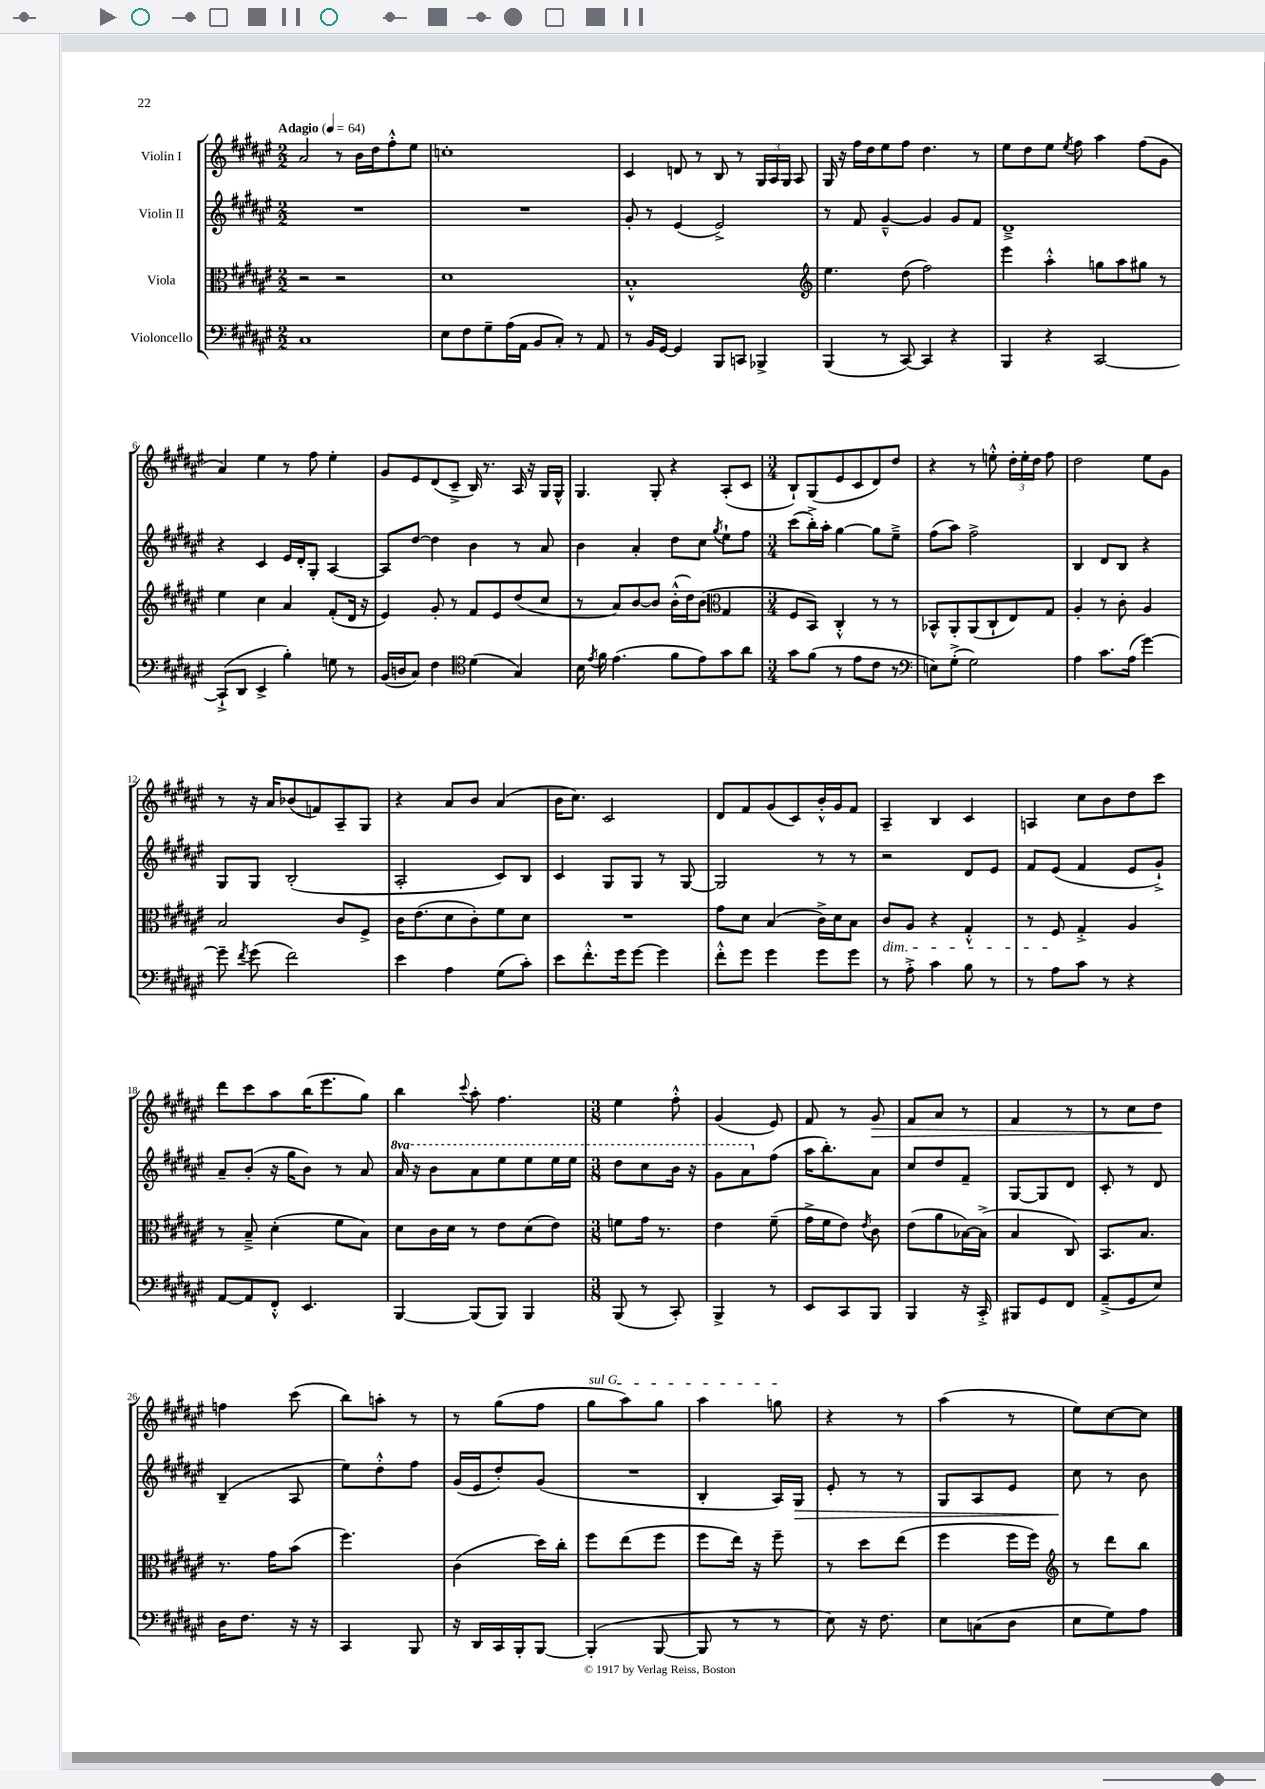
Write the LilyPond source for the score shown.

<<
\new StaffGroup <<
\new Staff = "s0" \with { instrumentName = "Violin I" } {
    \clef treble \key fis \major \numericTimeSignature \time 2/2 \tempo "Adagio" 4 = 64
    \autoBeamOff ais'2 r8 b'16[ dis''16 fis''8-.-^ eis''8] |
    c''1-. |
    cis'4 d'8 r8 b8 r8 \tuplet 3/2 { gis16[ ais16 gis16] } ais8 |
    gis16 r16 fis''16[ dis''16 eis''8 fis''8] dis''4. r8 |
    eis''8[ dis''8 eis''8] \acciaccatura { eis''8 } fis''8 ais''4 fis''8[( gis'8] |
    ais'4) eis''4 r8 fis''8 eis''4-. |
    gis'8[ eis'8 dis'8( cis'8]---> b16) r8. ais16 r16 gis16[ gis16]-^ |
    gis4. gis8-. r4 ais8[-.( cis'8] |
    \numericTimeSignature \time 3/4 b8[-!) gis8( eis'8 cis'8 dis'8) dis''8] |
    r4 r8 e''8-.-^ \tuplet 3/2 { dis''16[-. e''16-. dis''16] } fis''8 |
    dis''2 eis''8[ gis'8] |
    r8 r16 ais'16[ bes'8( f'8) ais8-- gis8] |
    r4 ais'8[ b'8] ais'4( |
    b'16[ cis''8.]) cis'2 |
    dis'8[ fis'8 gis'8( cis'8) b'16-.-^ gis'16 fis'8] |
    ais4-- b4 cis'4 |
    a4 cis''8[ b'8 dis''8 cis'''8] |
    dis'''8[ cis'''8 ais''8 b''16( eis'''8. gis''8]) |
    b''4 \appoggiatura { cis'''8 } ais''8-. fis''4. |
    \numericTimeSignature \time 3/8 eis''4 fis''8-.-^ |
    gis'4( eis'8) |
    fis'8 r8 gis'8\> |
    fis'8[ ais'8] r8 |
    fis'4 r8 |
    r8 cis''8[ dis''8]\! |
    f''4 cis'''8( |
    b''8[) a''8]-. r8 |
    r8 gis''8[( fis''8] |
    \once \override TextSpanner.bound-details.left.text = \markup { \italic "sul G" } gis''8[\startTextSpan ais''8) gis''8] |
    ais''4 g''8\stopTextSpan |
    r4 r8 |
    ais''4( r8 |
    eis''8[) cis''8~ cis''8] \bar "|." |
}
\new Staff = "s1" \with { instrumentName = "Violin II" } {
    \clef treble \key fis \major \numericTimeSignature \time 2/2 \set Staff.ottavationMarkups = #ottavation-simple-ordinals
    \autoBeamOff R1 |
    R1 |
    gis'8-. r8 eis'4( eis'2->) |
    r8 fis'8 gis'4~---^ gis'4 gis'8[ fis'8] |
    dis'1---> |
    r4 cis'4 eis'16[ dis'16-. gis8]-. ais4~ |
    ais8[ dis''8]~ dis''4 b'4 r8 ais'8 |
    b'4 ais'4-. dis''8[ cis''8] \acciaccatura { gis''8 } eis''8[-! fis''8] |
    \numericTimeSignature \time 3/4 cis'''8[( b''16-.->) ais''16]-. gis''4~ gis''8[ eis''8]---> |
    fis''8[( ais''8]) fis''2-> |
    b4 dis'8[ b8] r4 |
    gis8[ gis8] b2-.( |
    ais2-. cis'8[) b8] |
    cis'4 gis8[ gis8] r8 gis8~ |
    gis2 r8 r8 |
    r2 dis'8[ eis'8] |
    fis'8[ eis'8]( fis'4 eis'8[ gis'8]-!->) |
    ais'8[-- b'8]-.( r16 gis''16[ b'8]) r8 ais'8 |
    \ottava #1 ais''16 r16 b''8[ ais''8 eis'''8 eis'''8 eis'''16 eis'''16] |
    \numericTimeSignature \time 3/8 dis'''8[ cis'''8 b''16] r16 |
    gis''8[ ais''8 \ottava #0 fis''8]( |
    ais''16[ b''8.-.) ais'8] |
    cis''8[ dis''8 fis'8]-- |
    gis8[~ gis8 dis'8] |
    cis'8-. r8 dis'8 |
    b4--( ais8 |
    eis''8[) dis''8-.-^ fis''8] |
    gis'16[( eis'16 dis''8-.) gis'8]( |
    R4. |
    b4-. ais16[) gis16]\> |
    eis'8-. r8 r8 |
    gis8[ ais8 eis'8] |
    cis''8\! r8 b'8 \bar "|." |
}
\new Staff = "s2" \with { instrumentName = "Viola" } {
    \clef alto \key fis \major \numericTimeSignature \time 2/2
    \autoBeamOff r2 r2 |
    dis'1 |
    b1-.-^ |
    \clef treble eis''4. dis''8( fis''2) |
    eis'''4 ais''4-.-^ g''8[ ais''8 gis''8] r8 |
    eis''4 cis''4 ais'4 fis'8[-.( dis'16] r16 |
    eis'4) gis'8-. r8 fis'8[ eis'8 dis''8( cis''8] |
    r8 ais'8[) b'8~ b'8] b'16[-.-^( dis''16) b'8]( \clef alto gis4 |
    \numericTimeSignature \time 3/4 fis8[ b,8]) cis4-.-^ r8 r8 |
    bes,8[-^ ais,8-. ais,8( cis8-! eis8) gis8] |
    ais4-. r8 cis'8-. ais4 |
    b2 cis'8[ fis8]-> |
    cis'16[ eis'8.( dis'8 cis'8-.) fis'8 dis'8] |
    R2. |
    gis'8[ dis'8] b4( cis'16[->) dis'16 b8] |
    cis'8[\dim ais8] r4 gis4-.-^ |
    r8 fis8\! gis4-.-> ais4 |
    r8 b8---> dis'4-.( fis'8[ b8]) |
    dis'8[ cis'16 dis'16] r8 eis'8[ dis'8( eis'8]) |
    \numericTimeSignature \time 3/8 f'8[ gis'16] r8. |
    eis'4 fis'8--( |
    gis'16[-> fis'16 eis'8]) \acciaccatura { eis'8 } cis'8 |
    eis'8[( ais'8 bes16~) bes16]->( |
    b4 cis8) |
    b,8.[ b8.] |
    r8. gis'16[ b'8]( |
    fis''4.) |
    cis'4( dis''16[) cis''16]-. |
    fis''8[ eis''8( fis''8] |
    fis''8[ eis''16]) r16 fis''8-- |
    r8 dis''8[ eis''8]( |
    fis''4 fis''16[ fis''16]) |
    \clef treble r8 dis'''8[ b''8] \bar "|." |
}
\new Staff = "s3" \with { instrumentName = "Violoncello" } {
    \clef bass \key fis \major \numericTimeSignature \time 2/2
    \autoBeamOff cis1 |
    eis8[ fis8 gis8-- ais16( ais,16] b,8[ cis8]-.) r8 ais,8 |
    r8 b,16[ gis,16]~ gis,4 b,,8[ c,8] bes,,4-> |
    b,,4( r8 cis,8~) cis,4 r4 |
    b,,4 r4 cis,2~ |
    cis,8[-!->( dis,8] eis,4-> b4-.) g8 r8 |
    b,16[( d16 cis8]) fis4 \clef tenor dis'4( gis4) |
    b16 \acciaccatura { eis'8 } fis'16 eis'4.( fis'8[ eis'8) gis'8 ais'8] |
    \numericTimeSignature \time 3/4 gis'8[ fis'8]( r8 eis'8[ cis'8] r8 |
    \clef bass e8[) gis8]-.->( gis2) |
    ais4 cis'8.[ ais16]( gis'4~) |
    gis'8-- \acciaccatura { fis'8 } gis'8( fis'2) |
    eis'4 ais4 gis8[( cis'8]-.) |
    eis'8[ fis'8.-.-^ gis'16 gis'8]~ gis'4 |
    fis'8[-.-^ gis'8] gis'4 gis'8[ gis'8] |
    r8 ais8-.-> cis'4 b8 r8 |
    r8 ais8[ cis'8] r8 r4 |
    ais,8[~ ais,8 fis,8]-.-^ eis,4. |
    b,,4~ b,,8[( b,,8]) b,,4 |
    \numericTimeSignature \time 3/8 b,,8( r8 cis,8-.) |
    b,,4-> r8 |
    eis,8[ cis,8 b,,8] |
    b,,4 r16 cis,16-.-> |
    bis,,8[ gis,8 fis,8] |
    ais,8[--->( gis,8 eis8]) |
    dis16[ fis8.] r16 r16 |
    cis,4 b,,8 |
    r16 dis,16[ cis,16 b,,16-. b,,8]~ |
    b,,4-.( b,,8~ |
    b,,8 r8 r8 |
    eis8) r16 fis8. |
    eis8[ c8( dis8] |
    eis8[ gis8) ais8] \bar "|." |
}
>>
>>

__________

**SET PROBLEM**
Count the lines in the entries that contain the string "autoBeamOff", matching case exactly. Give only the number.

**WRITTEN RESPONSE**
4